- Exercise instructions
Counting the line with "C110: 33nF (CV, DGND) -> 2.2nF (CV, DGND)" as the last one, copy out the lines of the data exactly from the first onward.

- Information
>>>>

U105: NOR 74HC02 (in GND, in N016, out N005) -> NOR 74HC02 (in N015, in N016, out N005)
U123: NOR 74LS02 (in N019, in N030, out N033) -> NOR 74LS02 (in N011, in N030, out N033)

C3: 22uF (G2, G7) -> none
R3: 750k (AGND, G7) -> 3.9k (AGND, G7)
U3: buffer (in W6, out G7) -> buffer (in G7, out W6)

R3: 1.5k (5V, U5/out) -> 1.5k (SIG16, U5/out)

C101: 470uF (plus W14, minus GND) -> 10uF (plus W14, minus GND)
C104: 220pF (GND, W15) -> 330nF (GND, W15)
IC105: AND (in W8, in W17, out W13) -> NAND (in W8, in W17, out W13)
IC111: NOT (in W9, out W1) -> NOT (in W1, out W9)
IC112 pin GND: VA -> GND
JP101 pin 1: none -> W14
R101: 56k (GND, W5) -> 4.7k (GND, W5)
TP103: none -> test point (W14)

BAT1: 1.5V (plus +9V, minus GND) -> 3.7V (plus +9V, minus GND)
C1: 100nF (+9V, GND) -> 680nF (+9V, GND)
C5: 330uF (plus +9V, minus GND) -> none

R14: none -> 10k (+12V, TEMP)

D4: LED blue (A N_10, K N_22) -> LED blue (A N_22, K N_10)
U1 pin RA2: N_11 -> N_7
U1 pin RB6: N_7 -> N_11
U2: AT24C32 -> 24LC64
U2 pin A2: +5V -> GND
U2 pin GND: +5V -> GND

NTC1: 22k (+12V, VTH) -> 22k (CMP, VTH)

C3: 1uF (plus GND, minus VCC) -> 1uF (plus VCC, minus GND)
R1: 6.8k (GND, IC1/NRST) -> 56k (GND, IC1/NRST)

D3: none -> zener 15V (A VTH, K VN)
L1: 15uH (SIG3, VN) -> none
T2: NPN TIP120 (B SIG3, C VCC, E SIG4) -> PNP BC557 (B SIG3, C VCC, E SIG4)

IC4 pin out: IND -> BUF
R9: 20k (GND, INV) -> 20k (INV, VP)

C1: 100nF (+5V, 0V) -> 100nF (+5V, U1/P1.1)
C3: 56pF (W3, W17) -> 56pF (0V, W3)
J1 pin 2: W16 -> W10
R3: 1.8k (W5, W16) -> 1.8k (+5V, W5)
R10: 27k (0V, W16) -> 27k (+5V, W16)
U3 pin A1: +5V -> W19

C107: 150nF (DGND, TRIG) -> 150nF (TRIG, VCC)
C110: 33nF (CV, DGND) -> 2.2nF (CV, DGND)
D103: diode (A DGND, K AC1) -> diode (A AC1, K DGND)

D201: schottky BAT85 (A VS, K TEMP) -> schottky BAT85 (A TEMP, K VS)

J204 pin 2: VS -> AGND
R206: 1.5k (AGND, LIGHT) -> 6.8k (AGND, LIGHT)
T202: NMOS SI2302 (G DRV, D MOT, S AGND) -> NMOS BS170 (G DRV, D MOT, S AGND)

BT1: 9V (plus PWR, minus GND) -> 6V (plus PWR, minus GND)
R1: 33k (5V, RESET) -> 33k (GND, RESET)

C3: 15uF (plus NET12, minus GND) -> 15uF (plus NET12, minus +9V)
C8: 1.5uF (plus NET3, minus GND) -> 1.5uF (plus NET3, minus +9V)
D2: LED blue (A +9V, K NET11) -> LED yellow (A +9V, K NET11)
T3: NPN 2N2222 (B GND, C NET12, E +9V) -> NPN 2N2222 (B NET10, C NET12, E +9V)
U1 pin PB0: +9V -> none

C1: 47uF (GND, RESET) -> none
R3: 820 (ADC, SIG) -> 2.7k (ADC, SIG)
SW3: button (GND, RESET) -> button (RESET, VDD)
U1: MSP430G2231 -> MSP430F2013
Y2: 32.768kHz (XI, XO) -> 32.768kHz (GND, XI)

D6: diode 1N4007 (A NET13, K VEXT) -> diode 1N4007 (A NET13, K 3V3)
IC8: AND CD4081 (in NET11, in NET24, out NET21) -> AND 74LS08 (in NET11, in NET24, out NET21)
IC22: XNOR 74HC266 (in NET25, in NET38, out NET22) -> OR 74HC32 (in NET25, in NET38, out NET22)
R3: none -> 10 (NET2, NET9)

<<<<

- Response below
U105: NOR 74HC02 (in GND, in N016, out N005) -> NOR 74HC02 (in N015, in N016, out N005)
U123: NOR 74LS02 (in N019, in N030, out N033) -> NOR 74LS02 (in N011, in N030, out N033)

C3: 22uF (G2, G7) -> none
R3: 750k (AGND, G7) -> 3.9k (AGND, G7)
U3: buffer (in W6, out G7) -> buffer (in G7, out W6)

R3: 1.5k (5V, U5/out) -> 1.5k (SIG16, U5/out)

C101: 470uF (plus W14, minus GND) -> 10uF (plus W14, minus GND)
C104: 220pF (GND, W15) -> 330nF (GND, W15)
IC105: AND (in W8, in W17, out W13) -> NAND (in W8, in W17, out W13)
IC111: NOT (in W9, out W1) -> NOT (in W1, out W9)
IC112 pin GND: VA -> GND
JP101 pin 1: none -> W14
R101: 56k (GND, W5) -> 4.7k (GND, W5)
TP103: none -> test point (W14)

BAT1: 1.5V (plus +9V, minus GND) -> 3.7V (plus +9V, minus GND)
C1: 100nF (+9V, GND) -> 680nF (+9V, GND)
C5: 330uF (plus +9V, minus GND) -> none

R14: none -> 10k (+12V, TEMP)

D4: LED blue (A N_10, K N_22) -> LED blue (A N_22, K N_10)
U1 pin RA2: N_11 -> N_7
U1 pin RB6: N_7 -> N_11
U2: AT24C32 -> 24LC64
U2 pin A2: +5V -> GND
U2 pin GND: +5V -> GND

NTC1: 22k (+12V, VTH) -> 22k (CMP, VTH)

C3: 1uF (plus GND, minus VCC) -> 1uF (plus VCC, minus GND)
R1: 6.8k (GND, IC1/NRST) -> 56k (GND, IC1/NRST)

D3: none -> zener 15V (A VTH, K VN)
L1: 15uH (SIG3, VN) -> none
T2: NPN TIP120 (B SIG3, C VCC, E SIG4) -> PNP BC557 (B SIG3, C VCC, E SIG4)

IC4 pin out: IND -> BUF
R9: 20k (GND, INV) -> 20k (INV, VP)

C1: 100nF (+5V, 0V) -> 100nF (+5V, U1/P1.1)
C3: 56pF (W3, W17) -> 56pF (0V, W3)
J1 pin 2: W16 -> W10
R3: 1.8k (W5, W16) -> 1.8k (+5V, W5)
R10: 27k (0V, W16) -> 27k (+5V, W16)
U3 pin A1: +5V -> W19

C107: 150nF (DGND, TRIG) -> 150nF (TRIG, VCC)
C110: 33nF (CV, DGND) -> 2.2nF (CV, DGND)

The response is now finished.